--- Task brief ---
Reproduce every one of the following items verbatim, keeping each line unchanged and in its original order.

--- Record set ---
+===+

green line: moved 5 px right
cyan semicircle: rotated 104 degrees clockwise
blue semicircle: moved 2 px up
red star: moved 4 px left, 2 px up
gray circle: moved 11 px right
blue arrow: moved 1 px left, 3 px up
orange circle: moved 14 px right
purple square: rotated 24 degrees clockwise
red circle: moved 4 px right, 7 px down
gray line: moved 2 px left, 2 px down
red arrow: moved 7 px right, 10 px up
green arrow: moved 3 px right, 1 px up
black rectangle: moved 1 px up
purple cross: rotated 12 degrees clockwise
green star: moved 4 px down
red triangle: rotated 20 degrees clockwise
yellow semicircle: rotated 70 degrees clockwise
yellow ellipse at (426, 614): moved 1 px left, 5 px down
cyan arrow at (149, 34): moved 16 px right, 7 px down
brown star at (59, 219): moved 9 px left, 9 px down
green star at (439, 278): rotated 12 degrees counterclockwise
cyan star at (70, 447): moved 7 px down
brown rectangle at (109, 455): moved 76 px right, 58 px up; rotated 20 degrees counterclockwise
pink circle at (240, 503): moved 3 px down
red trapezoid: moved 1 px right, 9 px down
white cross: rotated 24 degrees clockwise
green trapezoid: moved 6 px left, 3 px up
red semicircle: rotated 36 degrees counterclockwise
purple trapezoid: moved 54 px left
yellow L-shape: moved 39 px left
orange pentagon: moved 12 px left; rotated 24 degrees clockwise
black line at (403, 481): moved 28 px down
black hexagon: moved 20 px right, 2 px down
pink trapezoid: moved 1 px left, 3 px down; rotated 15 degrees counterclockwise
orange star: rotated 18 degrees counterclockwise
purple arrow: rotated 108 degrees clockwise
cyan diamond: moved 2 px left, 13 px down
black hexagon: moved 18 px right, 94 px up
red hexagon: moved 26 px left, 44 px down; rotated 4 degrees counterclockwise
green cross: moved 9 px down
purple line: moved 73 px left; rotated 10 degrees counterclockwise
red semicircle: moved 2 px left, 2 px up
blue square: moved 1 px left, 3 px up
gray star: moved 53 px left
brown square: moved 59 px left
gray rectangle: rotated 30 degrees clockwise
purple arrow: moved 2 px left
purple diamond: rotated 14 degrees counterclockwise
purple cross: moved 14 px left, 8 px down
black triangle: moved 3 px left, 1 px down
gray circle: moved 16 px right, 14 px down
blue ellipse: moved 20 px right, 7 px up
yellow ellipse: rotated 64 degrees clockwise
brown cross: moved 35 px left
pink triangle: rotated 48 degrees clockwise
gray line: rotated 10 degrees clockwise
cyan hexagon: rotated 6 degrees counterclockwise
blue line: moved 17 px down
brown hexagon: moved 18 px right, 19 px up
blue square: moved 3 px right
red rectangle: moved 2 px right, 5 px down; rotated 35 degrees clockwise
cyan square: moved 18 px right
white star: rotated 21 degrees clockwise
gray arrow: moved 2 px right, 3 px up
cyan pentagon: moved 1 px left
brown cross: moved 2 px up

+===+

--- Correct output ---
green line: moved 5 px right
cyan semicircle: rotated 104 degrees clockwise
blue semicircle: moved 2 px up
red star: moved 4 px left, 2 px up
gray circle: moved 11 px right
blue arrow: moved 1 px left, 3 px up
orange circle: moved 14 px right
purple square: rotated 24 degrees clockwise
red circle: moved 4 px right, 7 px down
gray line: moved 2 px left, 2 px down
red arrow: moved 7 px right, 10 px up
green arrow: moved 3 px right, 1 px up
black rectangle: moved 1 px up
purple cross: rotated 12 degrees clockwise
green star: moved 4 px down
red triangle: rotated 20 degrees clockwise
yellow semicircle: rotated 70 degrees clockwise
yellow ellipse at (426, 614): moved 1 px left, 5 px down
cyan arrow at (149, 34): moved 16 px right, 7 px down
brown star at (59, 219): moved 9 px left, 9 px down
green star at (439, 278): rotated 12 degrees counterclockwise
cyan star at (70, 447): moved 7 px down
brown rectangle at (109, 455): moved 76 px right, 58 px up; rotated 20 degrees counterclockwise
pink circle at (240, 503): moved 3 px down
red trapezoid: moved 1 px right, 9 px down
white cross: rotated 24 degrees clockwise
green trapezoid: moved 6 px left, 3 px up
red semicircle: rotated 36 degrees counterclockwise
purple trapezoid: moved 54 px left
yellow L-shape: moved 39 px left
orange pentagon: moved 12 px left; rotated 24 degrees clockwise
black line at (403, 481): moved 28 px down
black hexagon: moved 20 px right, 2 px down
pink trapezoid: moved 1 px left, 3 px down; rotated 15 degrees counterclockwise
orange star: rotated 18 degrees counterclockwise
purple arrow: rotated 108 degrees clockwise
cyan diamond: moved 2 px left, 13 px down
black hexagon: moved 18 px right, 94 px up
red hexagon: moved 26 px left, 44 px down; rotated 4 degrees counterclockwise
green cross: moved 9 px down
purple line: moved 73 px left; rotated 10 degrees counterclockwise
red semicircle: moved 2 px left, 2 px up
blue square: moved 1 px left, 3 px up
gray star: moved 53 px left
brown square: moved 59 px left
gray rectangle: rotated 30 degrees clockwise
purple arrow: moved 2 px left
purple diamond: rotated 14 degrees counterclockwise
purple cross: moved 14 px left, 8 px down
black triangle: moved 3 px left, 1 px down
gray circle: moved 16 px right, 14 px down
blue ellipse: moved 20 px right, 7 px up
yellow ellipse: rotated 64 degrees clockwise
brown cross: moved 35 px left
pink triangle: rotated 48 degrees clockwise
gray line: rotated 10 degrees clockwise
cyan hexagon: rotated 6 degrees counterclockwise
blue line: moved 17 px down
brown hexagon: moved 18 px right, 19 px up
blue square: moved 3 px right
red rectangle: moved 2 px right, 5 px down; rotated 35 degrees clockwise
cyan square: moved 18 px right
white star: rotated 21 degrees clockwise
gray arrow: moved 2 px right, 3 px up
cyan pentagon: moved 1 px left
brown cross: moved 2 px up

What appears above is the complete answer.